What you will do: Set down the records exactly as they stand, except for any pictures, which you should omit.

Frame-by-frame shape edits
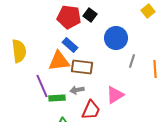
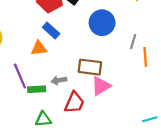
orange triangle: (59, 61) -> (39, 48), size x0.7
gray line: (132, 61) -> (133, 42), moved
brown rectangle: (82, 67) -> (90, 67), moved

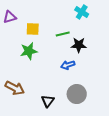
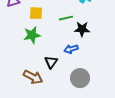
brown arrow: (15, 88) -> (33, 77), moved
black triangle: (48, 101) -> (51, 62), moved

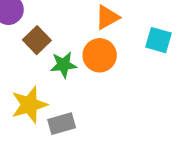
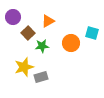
orange triangle: (107, 17) -> (48, 21), moved
orange circle: (100, 55) -> (71, 43), moved

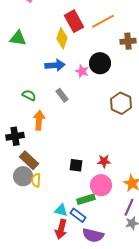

Task solution:
orange triangle: (59, 61) -> (39, 48), size x0.7
gray line: (132, 61) -> (133, 42), moved
brown rectangle: (82, 67) -> (90, 67), moved

brown arrow: (15, 88) -> (33, 77), moved
black triangle: (48, 101) -> (51, 62), moved

orange triangle: (107, 17) -> (48, 21), moved
orange circle: (100, 55) -> (71, 43), moved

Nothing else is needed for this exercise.